_HOW TO COMPLETE THIS TASK_.
If a line in the entries below holds the string "truck", copy it.

━━━ DATA SHOWN

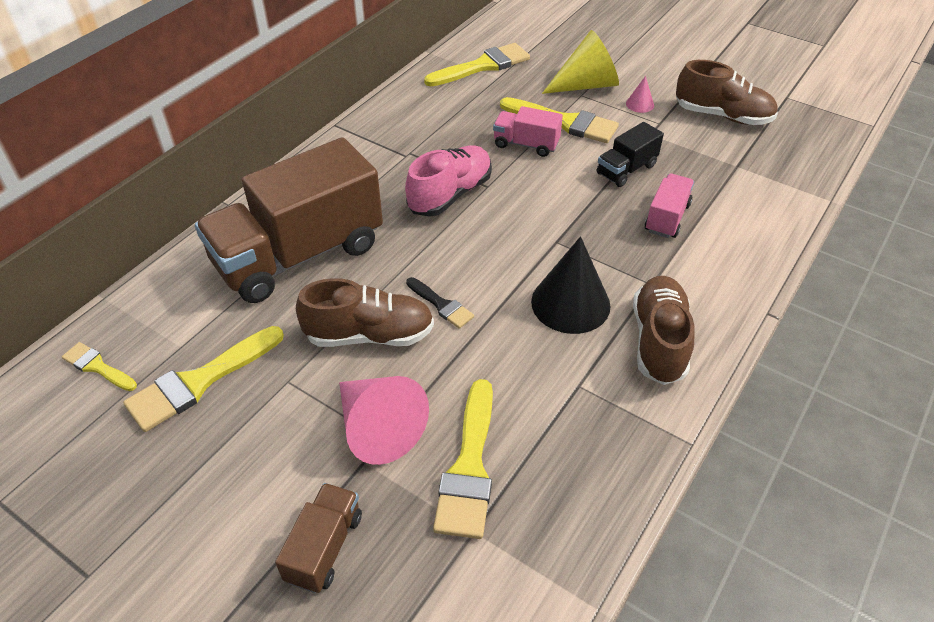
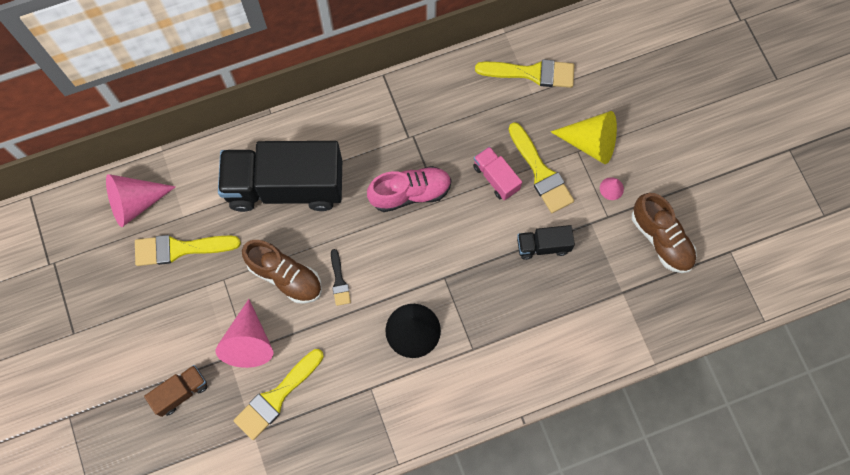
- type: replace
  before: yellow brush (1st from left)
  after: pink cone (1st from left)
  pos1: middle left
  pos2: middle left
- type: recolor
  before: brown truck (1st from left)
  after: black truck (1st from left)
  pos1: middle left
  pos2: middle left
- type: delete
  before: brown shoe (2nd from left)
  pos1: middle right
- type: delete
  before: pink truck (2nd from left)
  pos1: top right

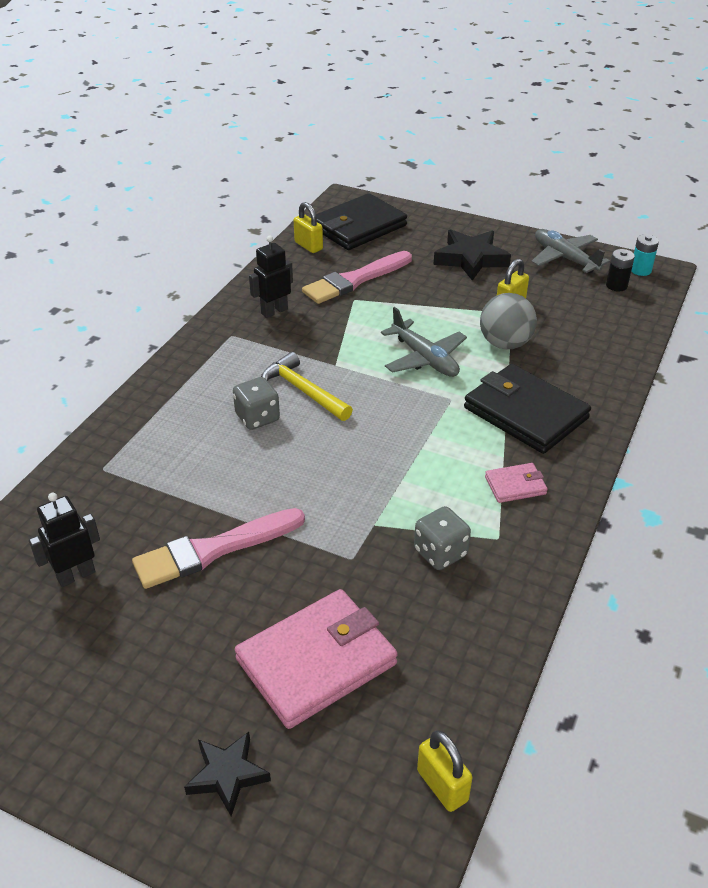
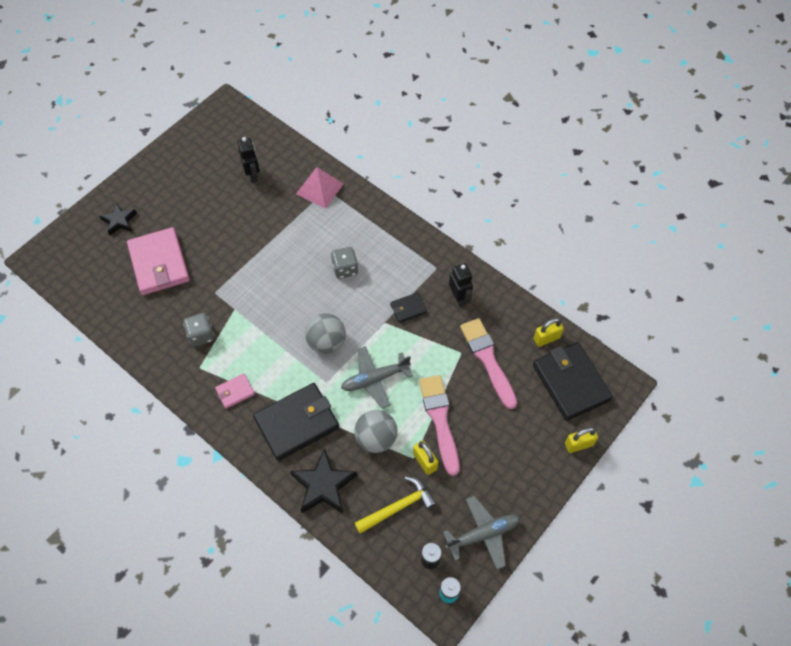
- type: rotate
  before: pink wallet (2nd from left)
  pos1: middle right
  pos2: middle left
  turn: 60
- type: move
  before: black star (2nd from left)
  pos1: top right
  pos2: bottom centre
- type: insert
  after: pink pyramid
  pos2: top centre
- type: insert
  after: grey ball (1st from left)
  pos2: centre
- type: move
  before: yellow hammer
  pos1: centre
  pos2: bottom centre
- type: insert
  after: black wallet (2nd from left)
  pos2: centre
- type: move
  before: pink brush (1st from left)
  pos1: middle left
  pos2: centre
- type: move
  before: yellow padlock (2nd from left in the first image)
  after: yellow padlock (3rd from left)
  pos1: bottom centre
  pos2: bottom right

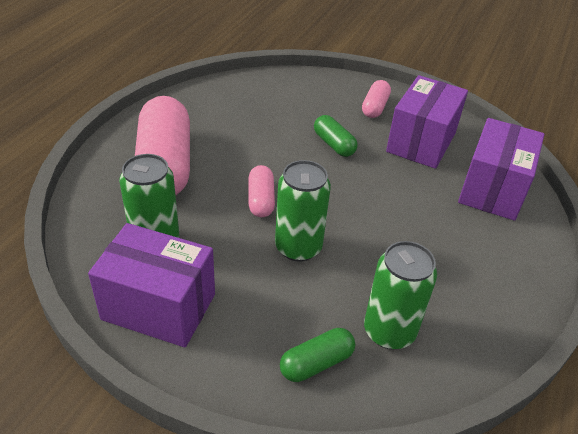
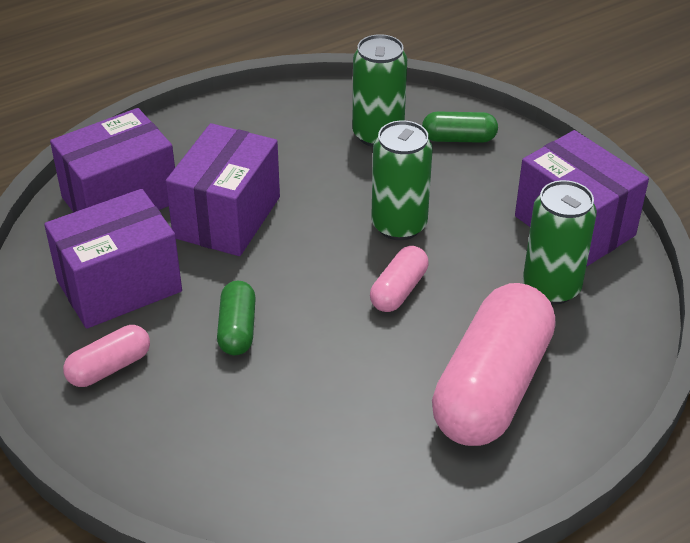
- type: insert
  after: purple box (3rd from left)
  pos2: middle left

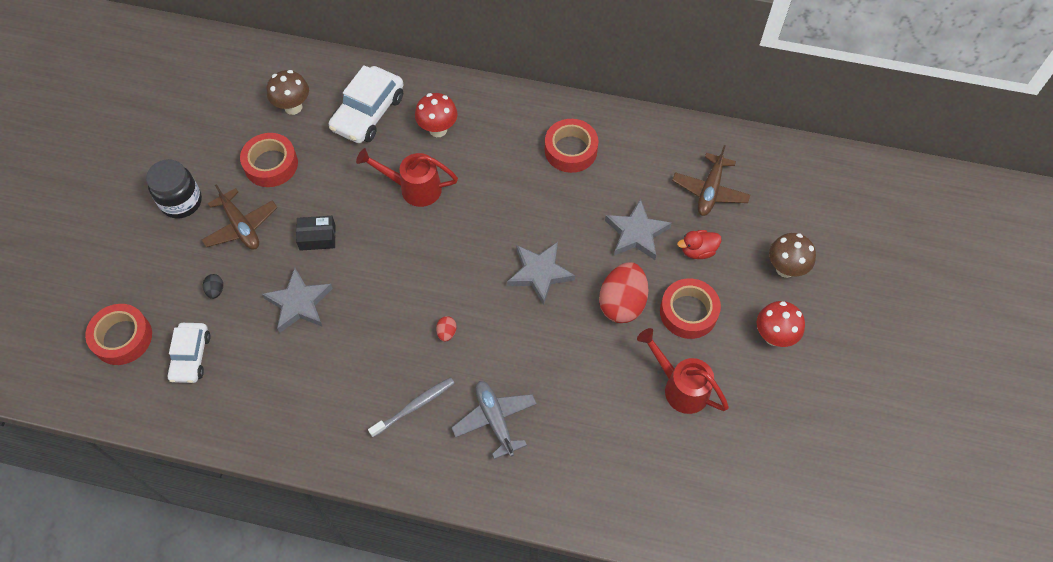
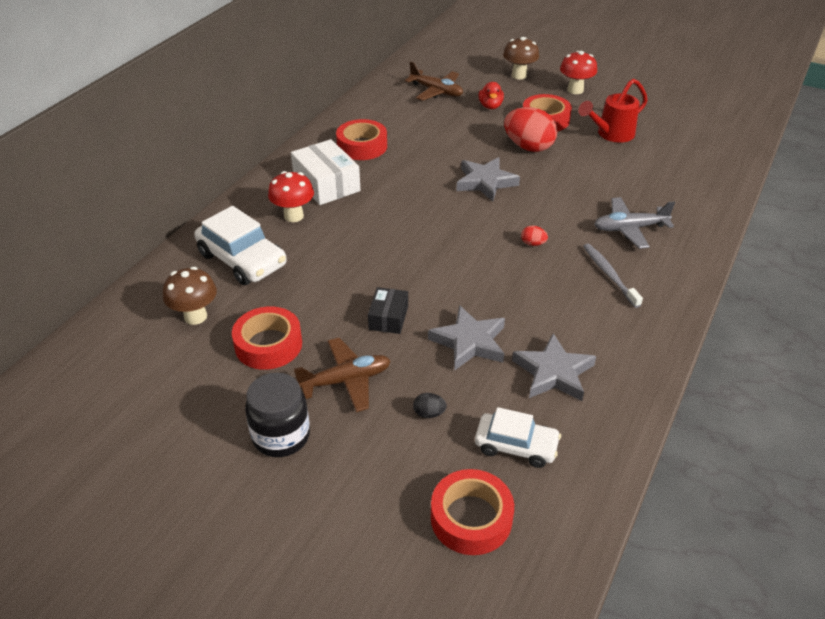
- type: insert
  after: white box
  pos2: top centre
- type: move
  before: grey star (3rd from left)
  pos1: centre
  pos2: middle right
- type: delete
  before: red watering can (1st from left)
  pos1: top centre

━━━━━━

_ANSWER BOX_.
  before: brown truck (1st from left)
  after: black truck (1st from left)
  before: pink truck (2nd from left)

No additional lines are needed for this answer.